> **Required action**: Among the records, find the lines that hold the string "blue" and return them.

> **Input material**:
==================================================

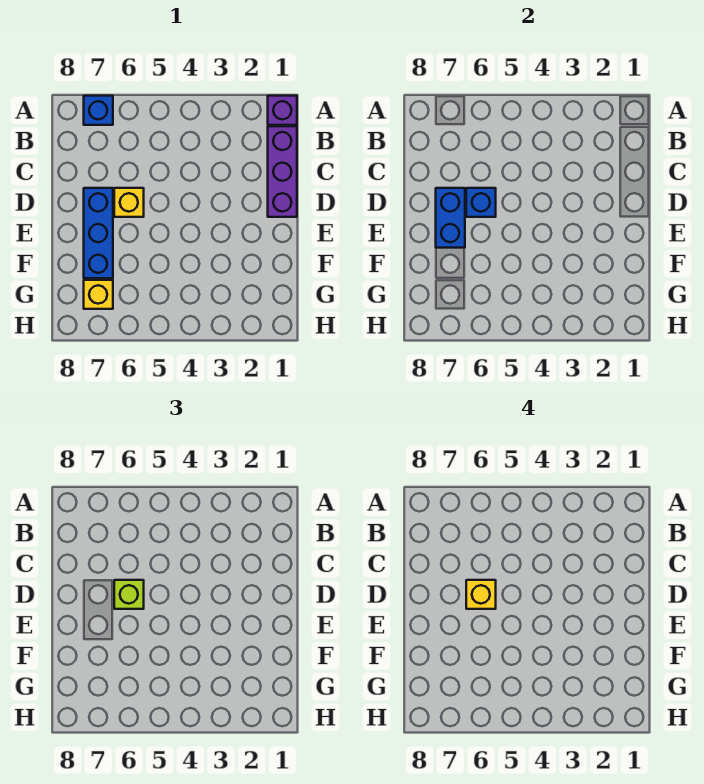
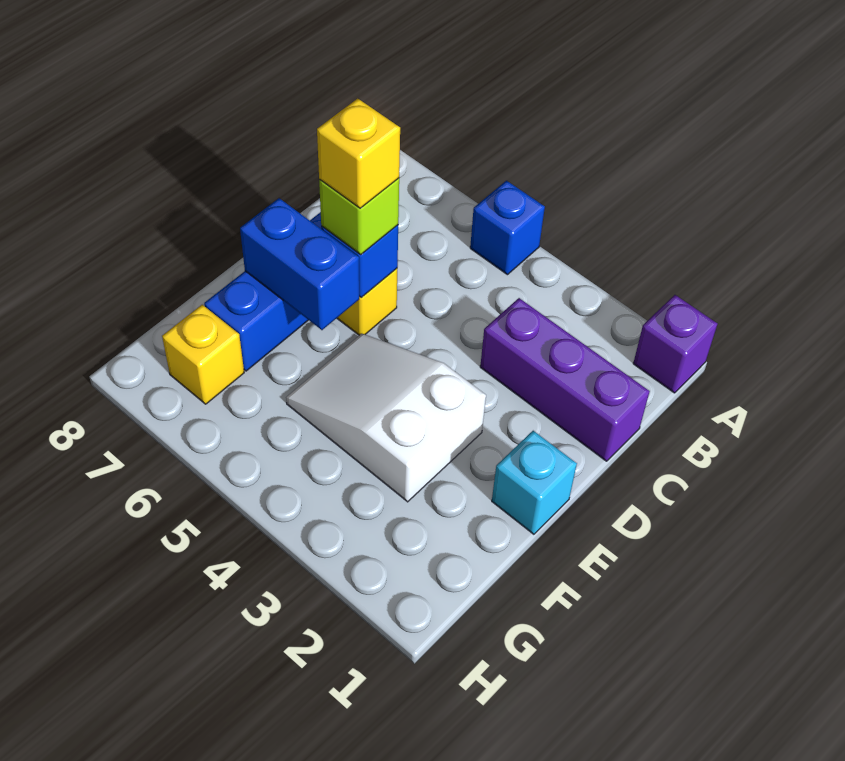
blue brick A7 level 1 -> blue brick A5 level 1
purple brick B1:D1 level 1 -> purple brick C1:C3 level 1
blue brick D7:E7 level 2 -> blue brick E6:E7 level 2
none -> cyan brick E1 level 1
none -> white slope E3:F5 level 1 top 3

==================================================

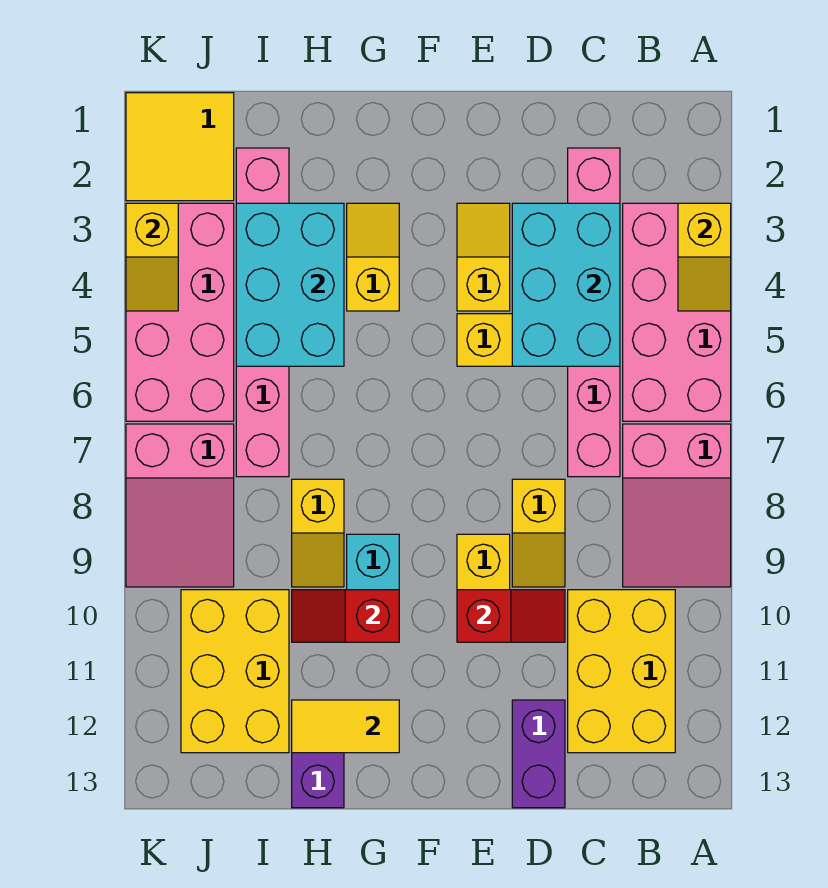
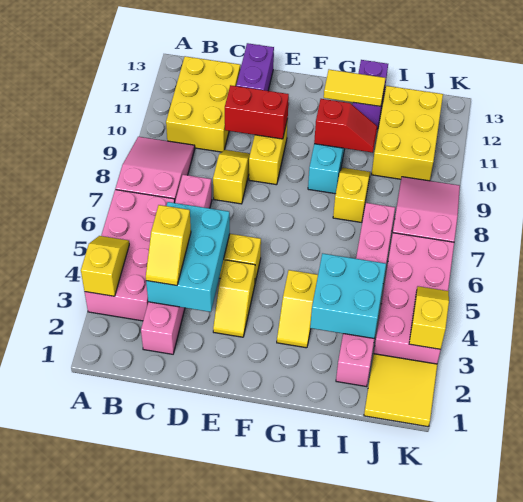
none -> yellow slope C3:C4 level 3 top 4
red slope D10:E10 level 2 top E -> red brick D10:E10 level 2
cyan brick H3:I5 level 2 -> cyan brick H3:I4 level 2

==================================================

> **Result**:
blue brick A7 level 1 -> blue brick A5 level 1
blue brick D7:E7 level 2 -> blue brick E6:E7 level 2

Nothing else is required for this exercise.